◆ Instructions for the task: Leave out all images and set down the records exactly as given.

◆ Task material:
+-------+

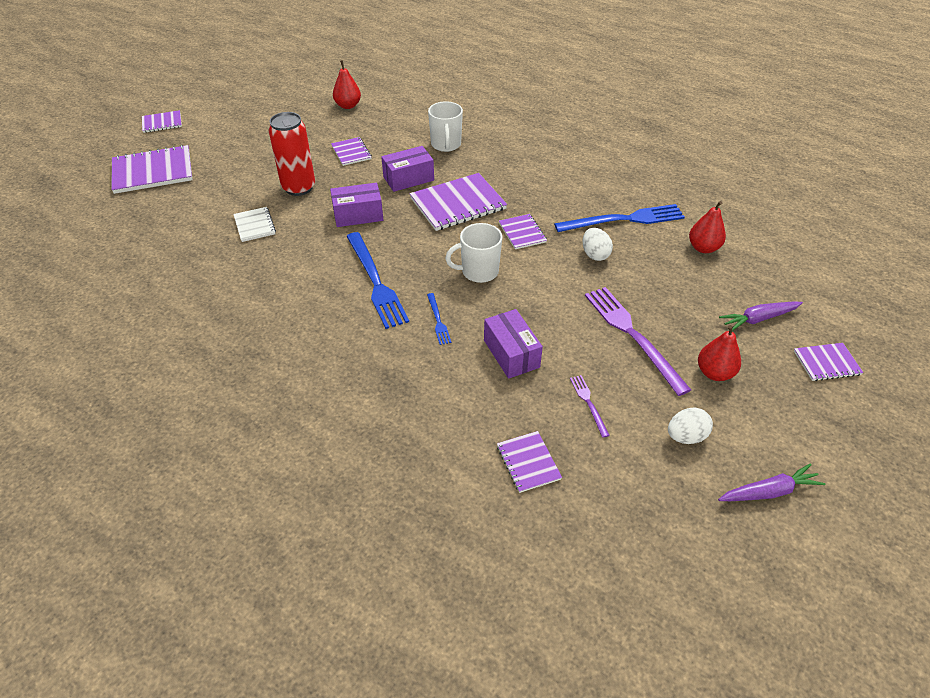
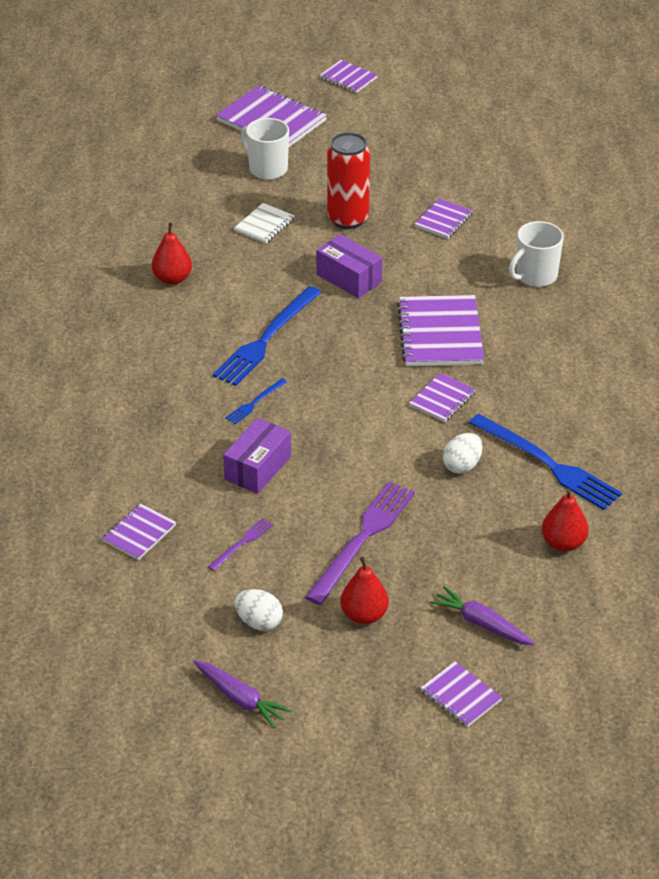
camera: 55 degrees right, 5 degrees down
(348, 106) = (524, 172): red pear -> red pear (172, 279)
(408, 178) = (444, 280): purple box -> none
(458, 204) = (440, 333): purple notebook -> purple notebook turned 60 degrees clockwise
(478, 271) = (349, 397): white mug -> white mug (267, 169)

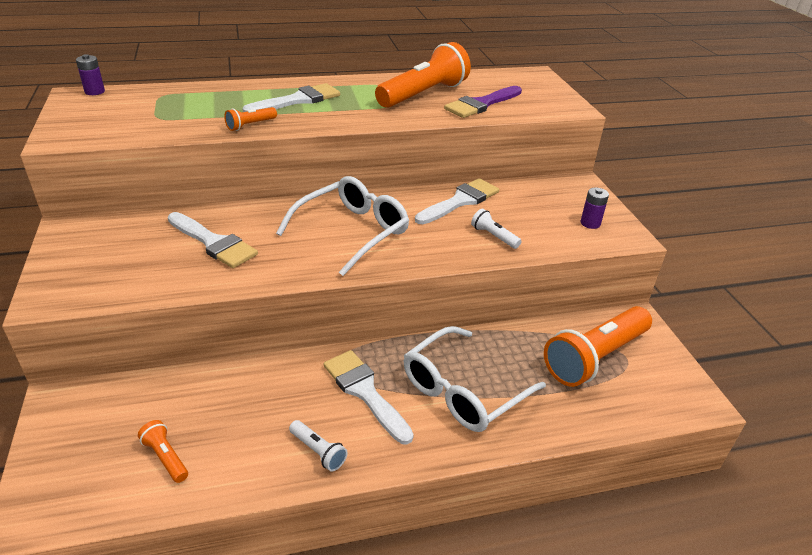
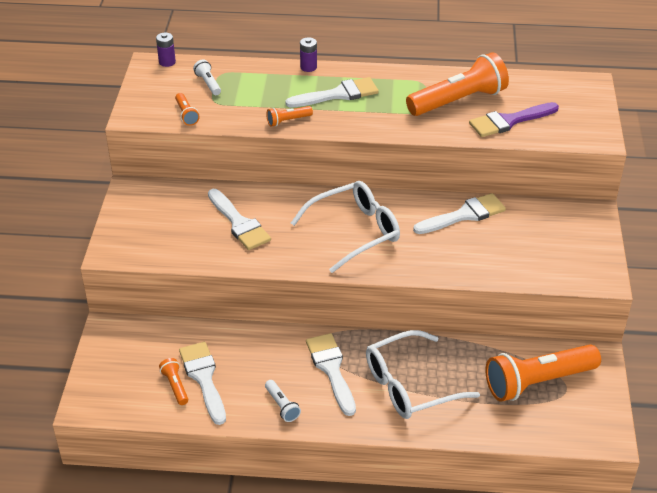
camera: 20 degrees right, 5 degrees up
(126, 131) = (186, 114): none -> orange flashlight
(204, 438) = (203, 378): none -> white brush
(494, 236) = (477, 257): white flashlight -> white flashlight (208, 83)
(590, 223) = (575, 259): purple battery -> purple battery (308, 67)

+-------+

◆ Task response:
camera: 55 degrees right, 5 degrees down
(348, 106) = (524, 172): red pear -> red pear (172, 279)
(408, 178) = (444, 280): purple box -> none
(458, 204) = (440, 333): purple notebook -> purple notebook turned 60 degrees clockwise
(478, 271) = (349, 397): white mug -> white mug (267, 169)

camera: 20 degrees right, 5 degrees up
(126, 131) = (186, 114): none -> orange flashlight
(204, 438) = (203, 378): none -> white brush
(494, 236) = (477, 257): white flashlight -> white flashlight (208, 83)
(590, 223) = (575, 259): purple battery -> purple battery (308, 67)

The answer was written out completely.